MATERIAL PROVIDED:
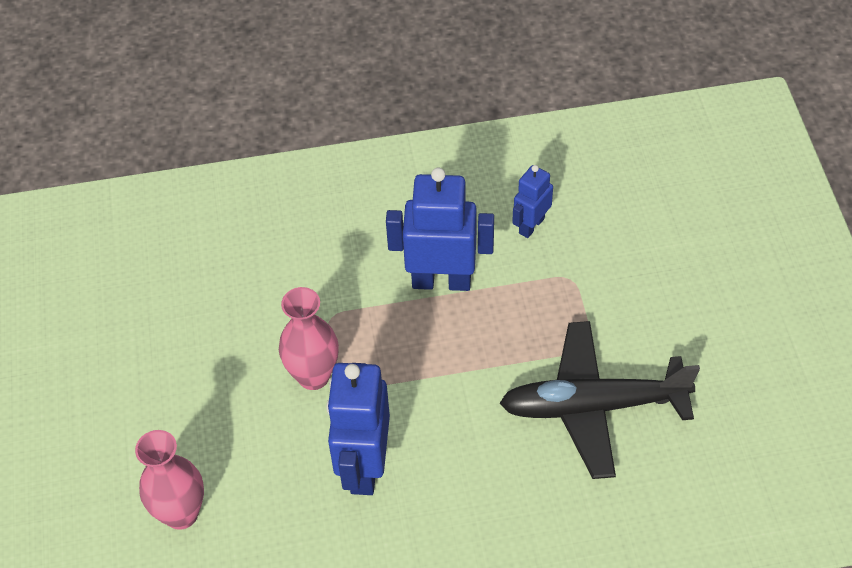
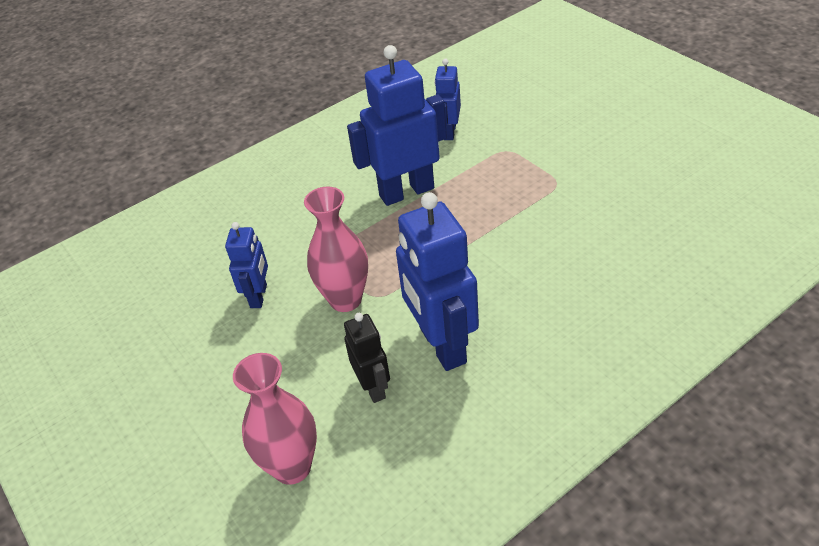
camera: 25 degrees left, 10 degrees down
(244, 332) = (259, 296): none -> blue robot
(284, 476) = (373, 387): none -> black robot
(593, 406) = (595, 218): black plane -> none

REQUIRED WORK: Could the listing above be transcribed exactly, with the pictures left out?

FINISHED TASK:
camera: 25 degrees left, 10 degrees down
(244, 332) = (259, 296): none -> blue robot
(284, 476) = (373, 387): none -> black robot
(593, 406) = (595, 218): black plane -> none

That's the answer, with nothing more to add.